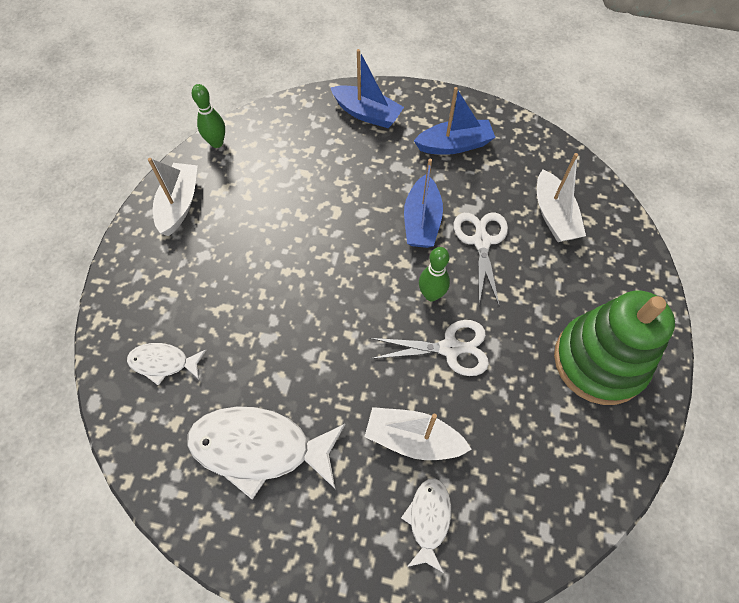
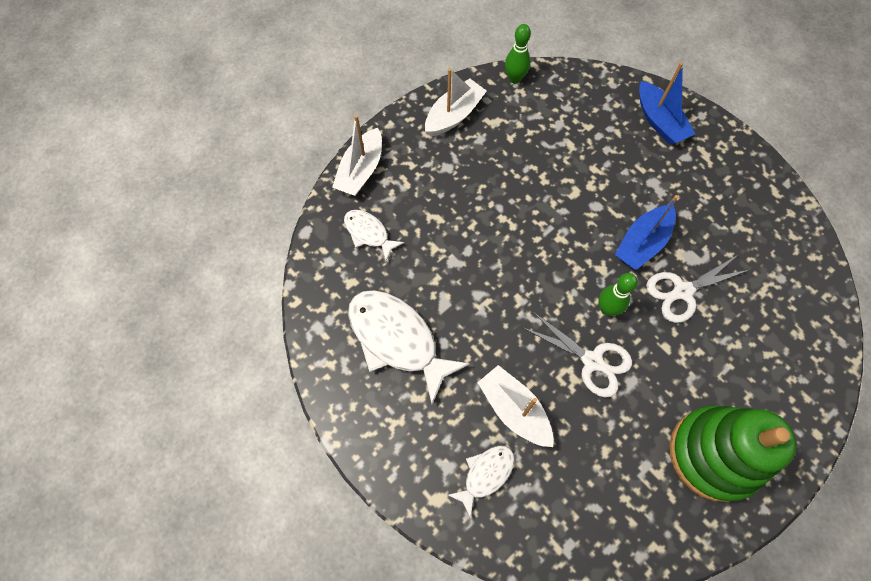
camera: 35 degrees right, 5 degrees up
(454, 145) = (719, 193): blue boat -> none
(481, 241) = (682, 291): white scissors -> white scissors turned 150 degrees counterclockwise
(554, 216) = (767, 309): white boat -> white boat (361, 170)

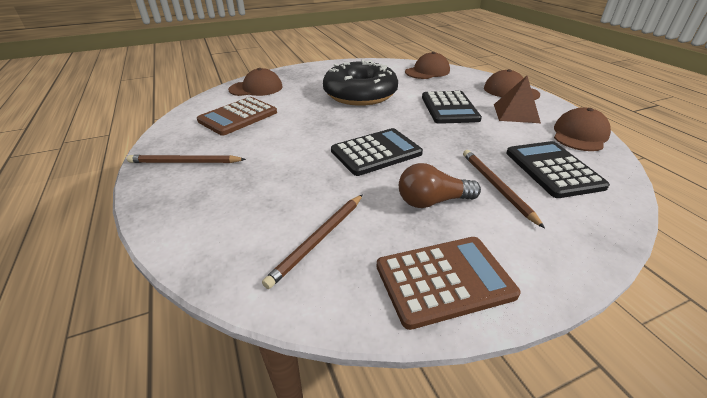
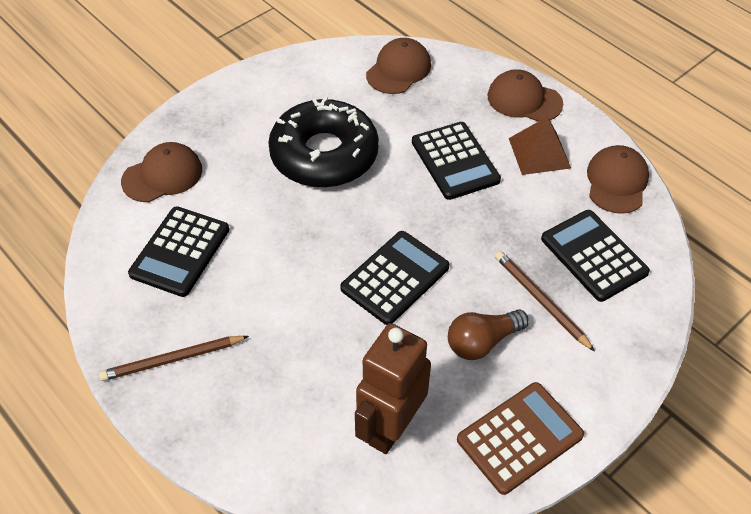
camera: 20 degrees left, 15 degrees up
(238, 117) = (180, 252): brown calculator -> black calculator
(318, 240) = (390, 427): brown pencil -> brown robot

§

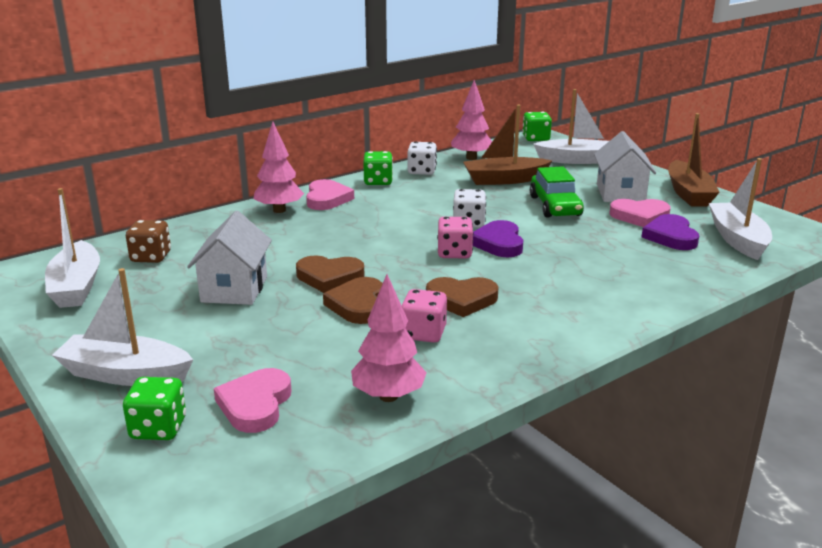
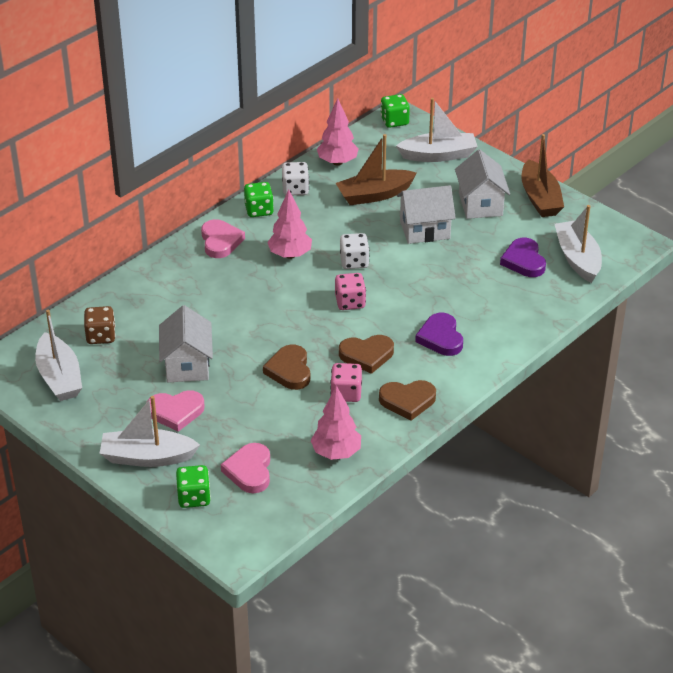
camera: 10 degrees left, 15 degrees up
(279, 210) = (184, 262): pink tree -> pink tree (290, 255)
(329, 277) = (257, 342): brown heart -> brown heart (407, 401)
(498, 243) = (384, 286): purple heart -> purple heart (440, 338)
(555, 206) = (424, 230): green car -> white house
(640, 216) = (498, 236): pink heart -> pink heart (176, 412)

§

- **EXERCISE AIM**
Search the records for the word "white" and return every line that holds it.

- **WORKED SOLUTION**
(481, 241) = (682, 291): white scissors -> white scissors turned 150 degrees counterclockwise
(554, 216) = (767, 309): white boat -> white boat (361, 170)
(555, 206) = (424, 230): green car -> white house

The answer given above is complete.